Items listed in a dataset:

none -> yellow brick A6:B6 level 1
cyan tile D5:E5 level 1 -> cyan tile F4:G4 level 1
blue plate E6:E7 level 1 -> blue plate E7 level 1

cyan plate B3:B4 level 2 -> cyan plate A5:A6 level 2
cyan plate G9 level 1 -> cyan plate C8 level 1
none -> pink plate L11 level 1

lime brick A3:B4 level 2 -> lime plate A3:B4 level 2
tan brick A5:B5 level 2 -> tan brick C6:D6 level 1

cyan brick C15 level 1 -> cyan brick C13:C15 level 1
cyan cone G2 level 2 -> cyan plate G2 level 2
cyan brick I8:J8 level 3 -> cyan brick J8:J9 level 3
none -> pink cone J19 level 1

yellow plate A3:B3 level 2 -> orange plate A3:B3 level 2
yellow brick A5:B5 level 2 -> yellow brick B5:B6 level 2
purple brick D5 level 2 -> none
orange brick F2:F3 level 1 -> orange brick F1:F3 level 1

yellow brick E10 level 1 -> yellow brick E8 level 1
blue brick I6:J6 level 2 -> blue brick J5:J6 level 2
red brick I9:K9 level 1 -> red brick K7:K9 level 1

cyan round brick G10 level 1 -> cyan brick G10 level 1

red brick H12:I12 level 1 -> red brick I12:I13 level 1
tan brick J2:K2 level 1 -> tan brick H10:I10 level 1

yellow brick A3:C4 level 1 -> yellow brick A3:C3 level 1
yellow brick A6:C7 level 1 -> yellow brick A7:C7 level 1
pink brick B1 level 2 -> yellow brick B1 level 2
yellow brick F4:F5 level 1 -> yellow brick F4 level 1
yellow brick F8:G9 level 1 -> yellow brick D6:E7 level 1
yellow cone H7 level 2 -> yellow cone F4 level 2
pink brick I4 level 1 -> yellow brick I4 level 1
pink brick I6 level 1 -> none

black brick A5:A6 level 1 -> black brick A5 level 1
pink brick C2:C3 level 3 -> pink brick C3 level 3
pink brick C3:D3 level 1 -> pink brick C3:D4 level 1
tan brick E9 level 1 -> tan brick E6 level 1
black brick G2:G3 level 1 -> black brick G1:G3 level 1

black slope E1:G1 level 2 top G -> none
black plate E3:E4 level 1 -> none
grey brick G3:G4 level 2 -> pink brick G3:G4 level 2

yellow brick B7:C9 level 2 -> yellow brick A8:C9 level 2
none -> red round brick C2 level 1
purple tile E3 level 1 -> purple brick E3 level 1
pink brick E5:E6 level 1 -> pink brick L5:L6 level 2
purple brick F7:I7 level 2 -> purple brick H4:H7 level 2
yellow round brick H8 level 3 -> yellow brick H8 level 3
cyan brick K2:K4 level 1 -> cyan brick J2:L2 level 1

TASK TO COMPLETE
Which lines above run from the one containing "yellow brick A6:C7" to the one containing "black brick G2:G3"? Give them again exactly, both ends included.

ANSWER
yellow brick A6:C7 level 1 -> yellow brick A7:C7 level 1
pink brick B1 level 2 -> yellow brick B1 level 2
yellow brick F4:F5 level 1 -> yellow brick F4 level 1
yellow brick F8:G9 level 1 -> yellow brick D6:E7 level 1
yellow cone H7 level 2 -> yellow cone F4 level 2
pink brick I4 level 1 -> yellow brick I4 level 1
pink brick I6 level 1 -> none

black brick A5:A6 level 1 -> black brick A5 level 1
pink brick C2:C3 level 3 -> pink brick C3 level 3
pink brick C3:D3 level 1 -> pink brick C3:D4 level 1
tan brick E9 level 1 -> tan brick E6 level 1
black brick G2:G3 level 1 -> black brick G1:G3 level 1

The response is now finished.